[Detected change data]
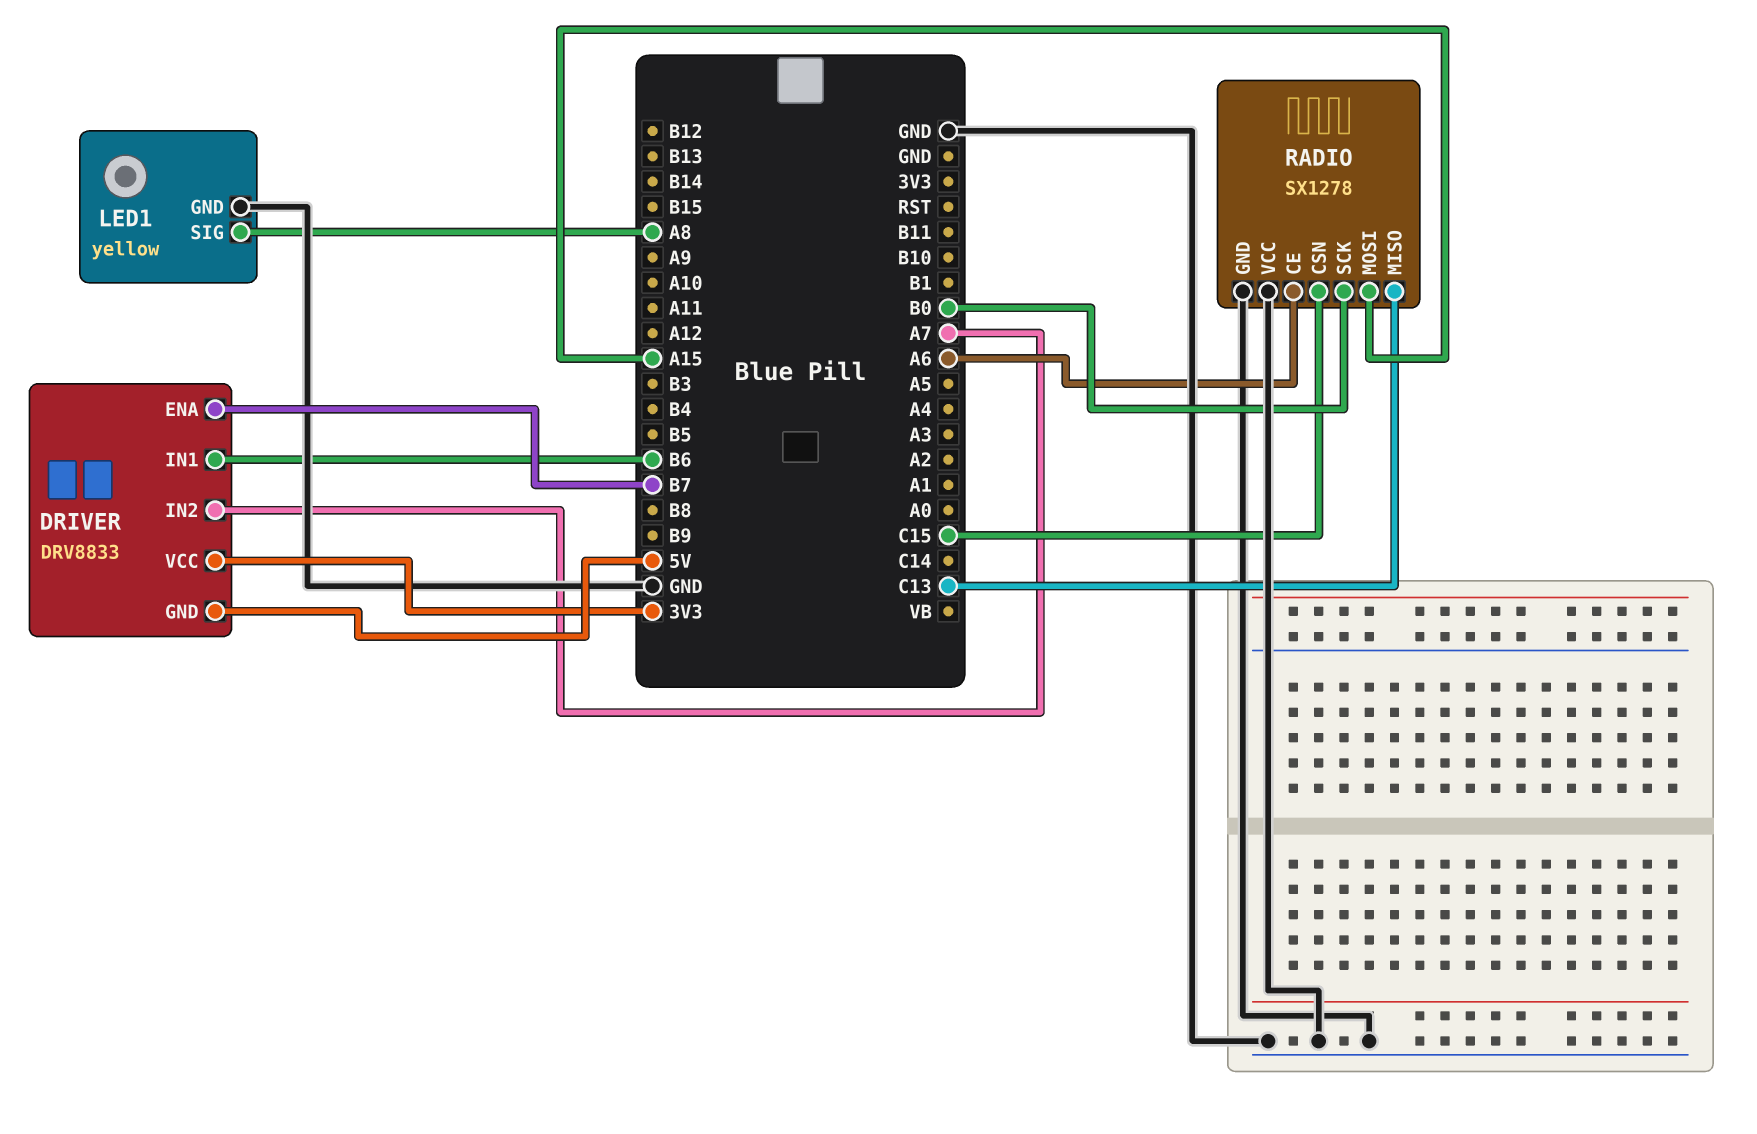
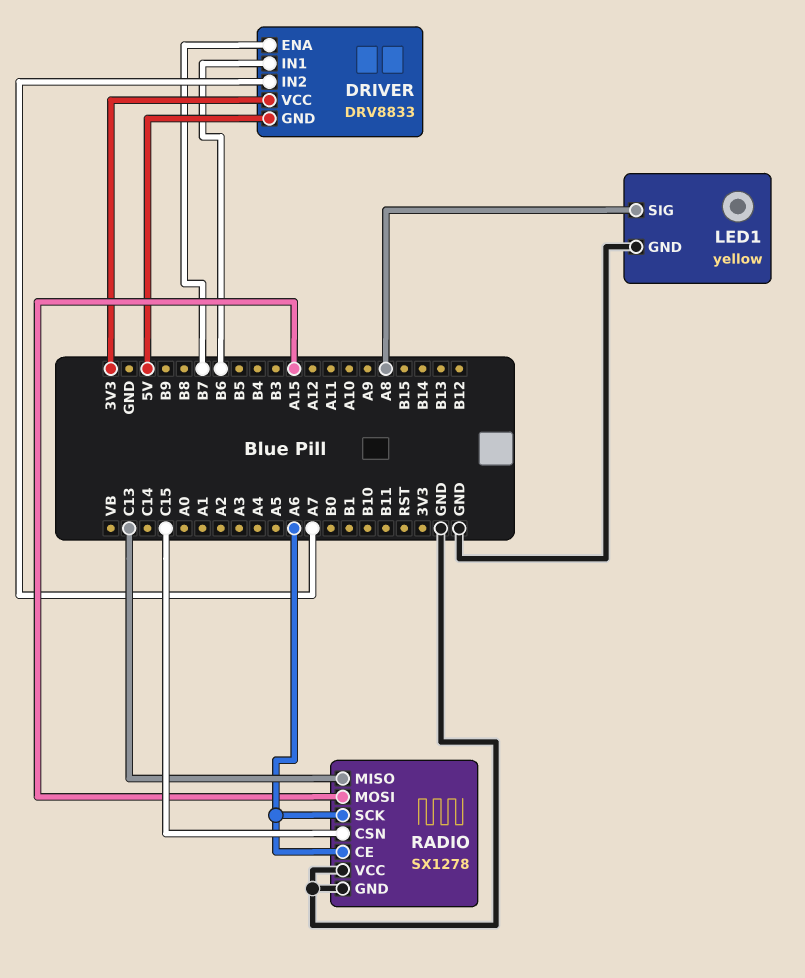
RADIO pin SCK: B0 -> A6

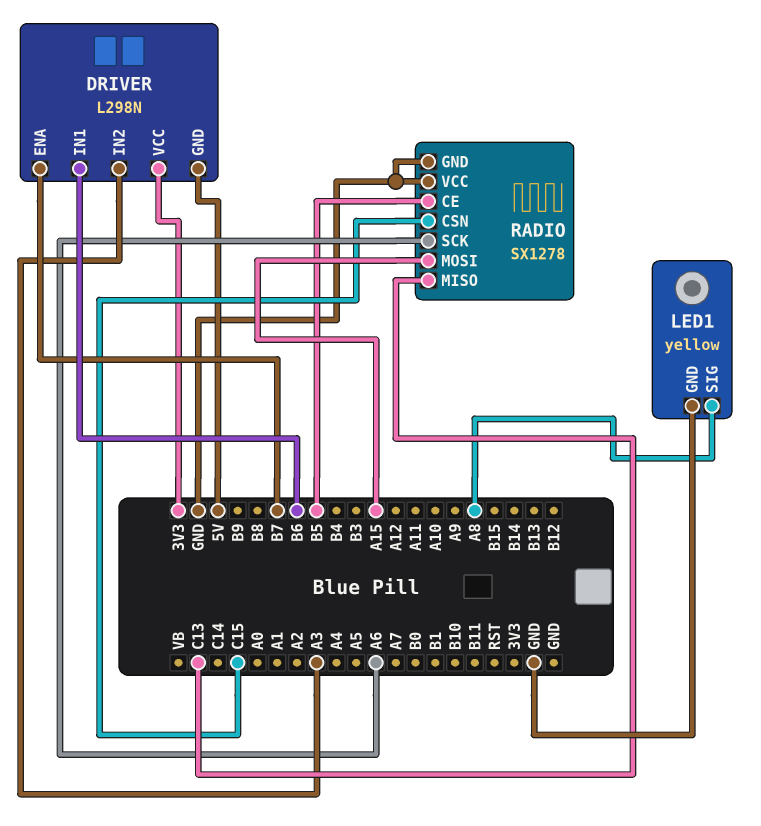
DRIVER: DRV8833 -> L298N
DRIVER pin IN2: A7 -> A3
RADIO pin CE: A6 -> B5

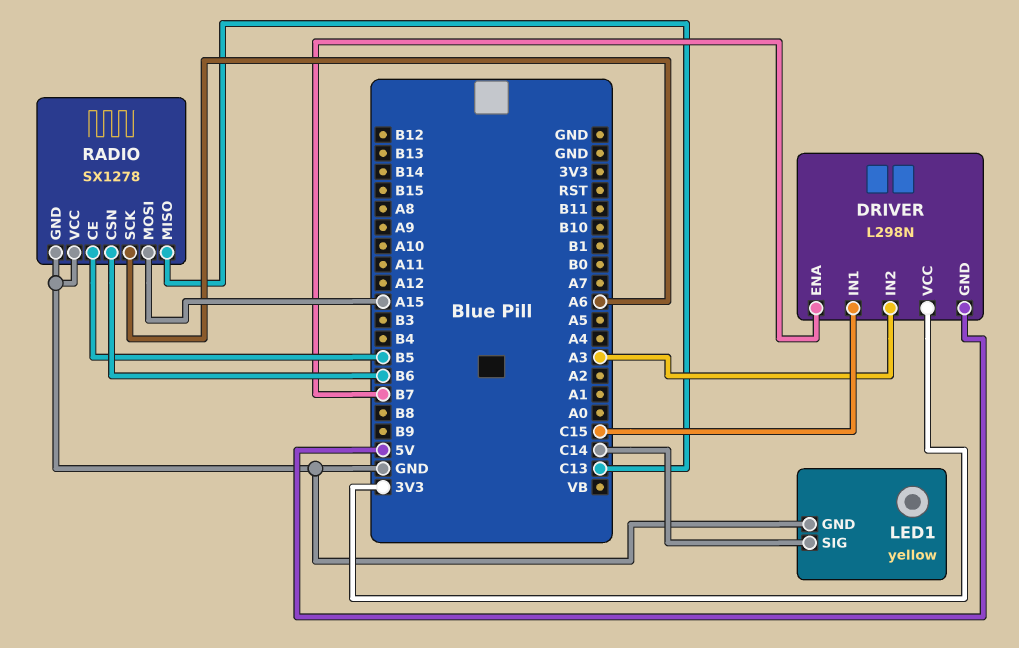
DRIVER pin IN1: B6 -> C15
LED1 pin SIG: A8 -> C14
RADIO pin CSN: C15 -> B6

■ **Exercise requirements**
Which lines above hold the word "RADIO"? Copy each of them.

■ **Solution**
RADIO pin SCK: B0 -> A6
RADIO pin CE: A6 -> B5
RADIO pin CSN: C15 -> B6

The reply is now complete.